→ **Object change descriptions**
● ● ● ●

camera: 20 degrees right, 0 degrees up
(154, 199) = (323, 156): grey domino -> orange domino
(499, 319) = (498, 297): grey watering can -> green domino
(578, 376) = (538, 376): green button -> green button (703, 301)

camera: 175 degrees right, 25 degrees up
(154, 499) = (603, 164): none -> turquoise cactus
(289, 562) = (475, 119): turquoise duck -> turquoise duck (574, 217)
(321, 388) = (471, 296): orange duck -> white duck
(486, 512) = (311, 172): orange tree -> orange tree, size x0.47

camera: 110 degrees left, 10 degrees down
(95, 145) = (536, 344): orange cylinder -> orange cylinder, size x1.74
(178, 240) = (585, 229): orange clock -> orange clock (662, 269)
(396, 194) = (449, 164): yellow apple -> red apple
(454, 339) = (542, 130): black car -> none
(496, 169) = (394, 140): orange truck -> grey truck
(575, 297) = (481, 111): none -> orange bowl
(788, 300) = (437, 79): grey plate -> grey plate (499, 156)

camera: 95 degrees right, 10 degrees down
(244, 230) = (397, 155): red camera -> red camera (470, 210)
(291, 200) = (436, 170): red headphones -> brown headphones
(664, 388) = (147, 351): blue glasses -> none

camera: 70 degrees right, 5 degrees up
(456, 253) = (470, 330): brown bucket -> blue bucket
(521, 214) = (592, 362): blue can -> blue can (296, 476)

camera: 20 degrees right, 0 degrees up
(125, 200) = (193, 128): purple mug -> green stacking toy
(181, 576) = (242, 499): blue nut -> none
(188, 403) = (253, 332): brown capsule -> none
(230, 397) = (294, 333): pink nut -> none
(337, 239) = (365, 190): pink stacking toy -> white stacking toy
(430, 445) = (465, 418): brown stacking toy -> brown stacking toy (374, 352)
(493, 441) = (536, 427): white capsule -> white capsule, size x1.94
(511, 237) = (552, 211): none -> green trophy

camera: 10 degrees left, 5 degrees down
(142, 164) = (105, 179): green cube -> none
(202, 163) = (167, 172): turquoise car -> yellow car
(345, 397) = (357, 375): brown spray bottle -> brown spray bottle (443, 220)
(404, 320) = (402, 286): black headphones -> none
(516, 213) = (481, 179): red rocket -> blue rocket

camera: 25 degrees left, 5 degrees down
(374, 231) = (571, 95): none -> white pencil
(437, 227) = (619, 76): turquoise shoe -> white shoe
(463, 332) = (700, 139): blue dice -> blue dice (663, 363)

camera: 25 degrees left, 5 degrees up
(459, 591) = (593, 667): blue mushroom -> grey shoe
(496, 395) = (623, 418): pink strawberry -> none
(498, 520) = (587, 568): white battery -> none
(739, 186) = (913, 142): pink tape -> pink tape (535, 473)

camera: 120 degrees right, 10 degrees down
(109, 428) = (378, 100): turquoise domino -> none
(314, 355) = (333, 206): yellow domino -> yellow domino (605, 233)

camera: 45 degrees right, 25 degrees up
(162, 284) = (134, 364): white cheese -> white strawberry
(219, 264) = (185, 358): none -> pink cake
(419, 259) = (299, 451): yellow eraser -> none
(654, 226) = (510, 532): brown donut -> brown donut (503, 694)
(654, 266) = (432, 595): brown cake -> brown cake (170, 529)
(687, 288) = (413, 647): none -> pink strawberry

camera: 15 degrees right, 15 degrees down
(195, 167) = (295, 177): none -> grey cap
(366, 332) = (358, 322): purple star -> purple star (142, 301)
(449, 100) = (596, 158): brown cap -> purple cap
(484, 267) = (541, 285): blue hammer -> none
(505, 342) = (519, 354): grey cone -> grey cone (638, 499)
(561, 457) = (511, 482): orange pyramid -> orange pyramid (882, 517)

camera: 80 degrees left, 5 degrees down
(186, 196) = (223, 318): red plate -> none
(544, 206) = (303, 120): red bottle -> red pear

● ● ● ●

→ **Exercise directions**
What you copy out must be exactly the lines from the line containing "(186, 196) = (223, 318): red plate -> none" through the end of the records.

→ **Response box**
(186, 196) = (223, 318): red plate -> none
(544, 206) = (303, 120): red bottle -> red pear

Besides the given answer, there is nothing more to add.